Instructions to follow -
Below are some entries; reproduce them exactly and leave every picture out.

Recorded information -

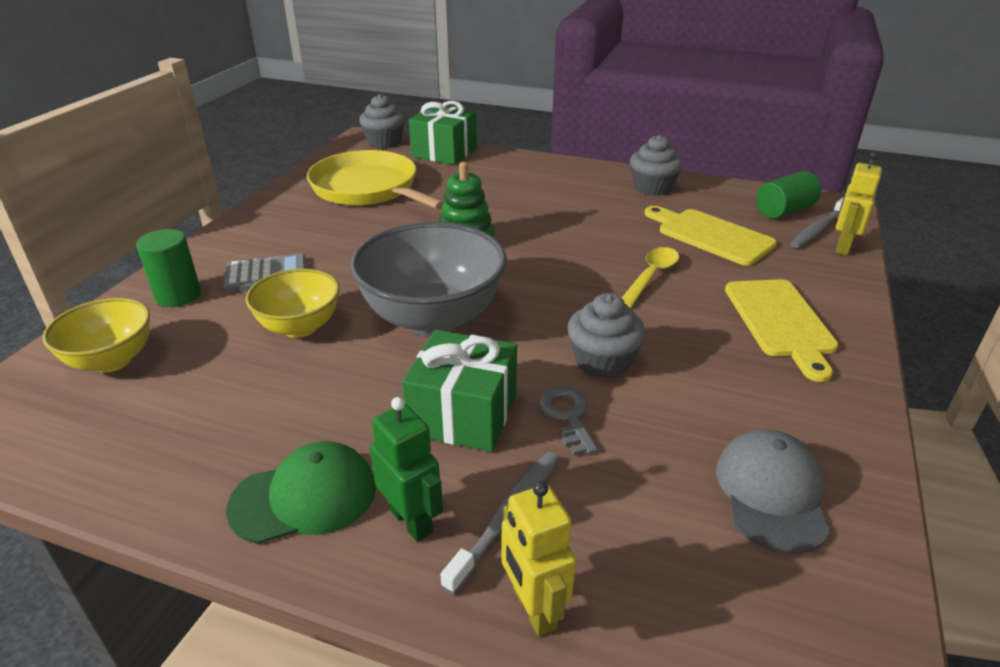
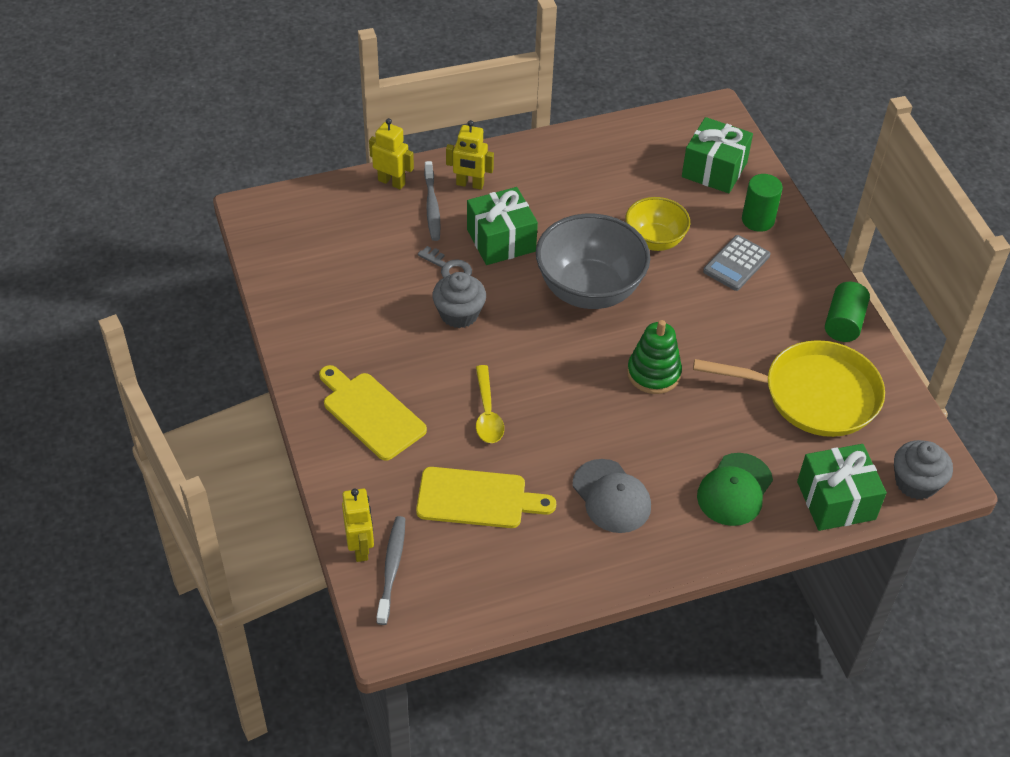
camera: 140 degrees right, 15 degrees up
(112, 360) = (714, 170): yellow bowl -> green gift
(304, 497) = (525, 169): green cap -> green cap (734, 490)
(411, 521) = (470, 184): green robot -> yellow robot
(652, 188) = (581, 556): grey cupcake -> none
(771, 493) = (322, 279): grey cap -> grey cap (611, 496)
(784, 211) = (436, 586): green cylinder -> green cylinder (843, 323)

Answer section -
camera: 140 degrees right, 15 degrees up
(112, 360) = (714, 170): yellow bowl -> green gift
(304, 497) = (525, 169): green cap -> green cap (734, 490)
(411, 521) = (470, 184): green robot -> yellow robot
(652, 188) = (581, 556): grey cupcake -> none
(771, 493) = (322, 279): grey cap -> grey cap (611, 496)
(784, 211) = (436, 586): green cylinder -> green cylinder (843, 323)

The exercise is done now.